[Data shown]:
>>

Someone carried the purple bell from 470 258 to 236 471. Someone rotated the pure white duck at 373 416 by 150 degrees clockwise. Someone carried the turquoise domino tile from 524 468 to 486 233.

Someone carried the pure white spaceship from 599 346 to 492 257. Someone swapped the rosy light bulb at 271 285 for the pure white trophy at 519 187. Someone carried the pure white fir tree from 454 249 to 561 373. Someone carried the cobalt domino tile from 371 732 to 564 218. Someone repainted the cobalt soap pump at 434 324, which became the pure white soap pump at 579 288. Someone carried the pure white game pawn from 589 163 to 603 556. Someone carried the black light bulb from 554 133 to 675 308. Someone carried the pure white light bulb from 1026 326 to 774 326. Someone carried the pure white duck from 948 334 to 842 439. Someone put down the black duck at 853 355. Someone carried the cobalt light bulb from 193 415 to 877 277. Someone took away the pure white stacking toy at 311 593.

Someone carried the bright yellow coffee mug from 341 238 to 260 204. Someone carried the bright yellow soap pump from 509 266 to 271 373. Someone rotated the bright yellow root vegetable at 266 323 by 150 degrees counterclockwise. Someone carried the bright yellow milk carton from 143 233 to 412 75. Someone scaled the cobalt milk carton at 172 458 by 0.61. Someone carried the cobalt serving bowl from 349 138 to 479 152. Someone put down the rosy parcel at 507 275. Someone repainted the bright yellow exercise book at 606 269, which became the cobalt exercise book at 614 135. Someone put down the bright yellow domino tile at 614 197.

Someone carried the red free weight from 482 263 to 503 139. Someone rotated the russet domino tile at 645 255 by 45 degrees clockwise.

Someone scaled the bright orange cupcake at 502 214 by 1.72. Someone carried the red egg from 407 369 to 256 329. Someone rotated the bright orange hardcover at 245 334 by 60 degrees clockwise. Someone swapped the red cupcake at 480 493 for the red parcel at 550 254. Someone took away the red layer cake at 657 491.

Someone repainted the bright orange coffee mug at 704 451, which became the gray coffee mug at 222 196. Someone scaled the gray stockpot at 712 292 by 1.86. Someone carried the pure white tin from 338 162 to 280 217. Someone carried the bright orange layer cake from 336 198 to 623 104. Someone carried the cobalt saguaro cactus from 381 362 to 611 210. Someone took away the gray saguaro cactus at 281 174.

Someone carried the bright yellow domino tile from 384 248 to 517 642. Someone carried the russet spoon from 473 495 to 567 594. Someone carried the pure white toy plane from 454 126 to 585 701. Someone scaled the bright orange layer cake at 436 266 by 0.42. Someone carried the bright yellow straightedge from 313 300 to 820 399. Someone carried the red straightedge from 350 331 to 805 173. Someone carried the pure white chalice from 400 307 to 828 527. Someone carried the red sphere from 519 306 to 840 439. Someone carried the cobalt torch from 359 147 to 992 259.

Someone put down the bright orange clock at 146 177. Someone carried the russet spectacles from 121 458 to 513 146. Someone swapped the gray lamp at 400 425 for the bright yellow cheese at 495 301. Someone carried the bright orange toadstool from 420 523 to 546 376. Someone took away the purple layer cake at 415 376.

<<

[Exercise objective]: For this exercise, give the entries above again with no difference at all.

[Result of the task]:
Someone carried the purple bell from 470 258 to 236 471. Someone rotated the pure white duck at 373 416 by 150 degrees clockwise. Someone carried the turquoise domino tile from 524 468 to 486 233.

Someone carried the pure white spaceship from 599 346 to 492 257. Someone swapped the rosy light bulb at 271 285 for the pure white trophy at 519 187. Someone carried the pure white fir tree from 454 249 to 561 373. Someone carried the cobalt domino tile from 371 732 to 564 218. Someone repainted the cobalt soap pump at 434 324, which became the pure white soap pump at 579 288. Someone carried the pure white game pawn from 589 163 to 603 556. Someone carried the black light bulb from 554 133 to 675 308. Someone carried the pure white light bulb from 1026 326 to 774 326. Someone carried the pure white duck from 948 334 to 842 439. Someone put down the black duck at 853 355. Someone carried the cobalt light bulb from 193 415 to 877 277. Someone took away the pure white stacking toy at 311 593.

Someone carried the bright yellow coffee mug from 341 238 to 260 204. Someone carried the bright yellow soap pump from 509 266 to 271 373. Someone rotated the bright yellow root vegetable at 266 323 by 150 degrees counterclockwise. Someone carried the bright yellow milk carton from 143 233 to 412 75. Someone scaled the cobalt milk carton at 172 458 by 0.61. Someone carried the cobalt serving bowl from 349 138 to 479 152. Someone put down the rosy parcel at 507 275. Someone repainted the bright yellow exercise book at 606 269, which became the cobalt exercise book at 614 135. Someone put down the bright yellow domino tile at 614 197.

Someone carried the red free weight from 482 263 to 503 139. Someone rotated the russet domino tile at 645 255 by 45 degrees clockwise.

Someone scaled the bright orange cupcake at 502 214 by 1.72. Someone carried the red egg from 407 369 to 256 329. Someone rotated the bright orange hardcover at 245 334 by 60 degrees clockwise. Someone swapped the red cupcake at 480 493 for the red parcel at 550 254. Someone took away the red layer cake at 657 491.

Someone repainted the bright orange coffee mug at 704 451, which became the gray coffee mug at 222 196. Someone scaled the gray stockpot at 712 292 by 1.86. Someone carried the pure white tin from 338 162 to 280 217. Someone carried the bright orange layer cake from 336 198 to 623 104. Someone carried the cobalt saguaro cactus from 381 362 to 611 210. Someone took away the gray saguaro cactus at 281 174.

Someone carried the bright yellow domino tile from 384 248 to 517 642. Someone carried the russet spoon from 473 495 to 567 594. Someone carried the pure white toy plane from 454 126 to 585 701. Someone scaled the bright orange layer cake at 436 266 by 0.42. Someone carried the bright yellow straightedge from 313 300 to 820 399. Someone carried the red straightedge from 350 331 to 805 173. Someone carried the pure white chalice from 400 307 to 828 527. Someone carried the red sphere from 519 306 to 840 439. Someone carried the cobalt torch from 359 147 to 992 259.

Someone put down the bright orange clock at 146 177. Someone carried the russet spectacles from 121 458 to 513 146. Someone swapped the gray lamp at 400 425 for the bright yellow cheese at 495 301. Someone carried the bright orange toadstool from 420 523 to 546 376. Someone took away the purple layer cake at 415 376.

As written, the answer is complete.